Activity:
Reproduce each line of the items below word for word, leaving out the pictures.

Extracted records:
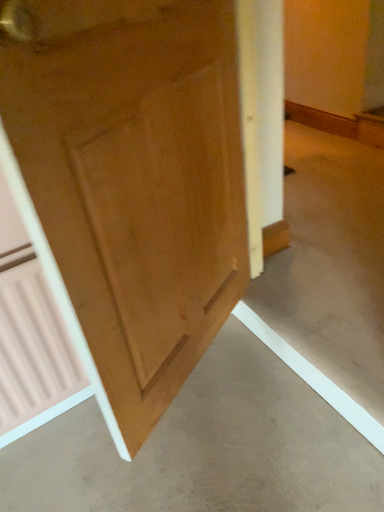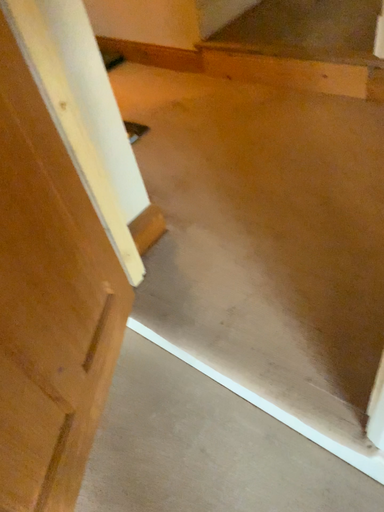
Question: Which way did the camera rotate in the video?

Choices:
 (A) rotated right
 (B) rotated left

Answer: (A)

Completed exercise:
Question: Which way did the camera rotate in the video?

Choices:
 (A) rotated right
 (B) rotated left

Answer: (A)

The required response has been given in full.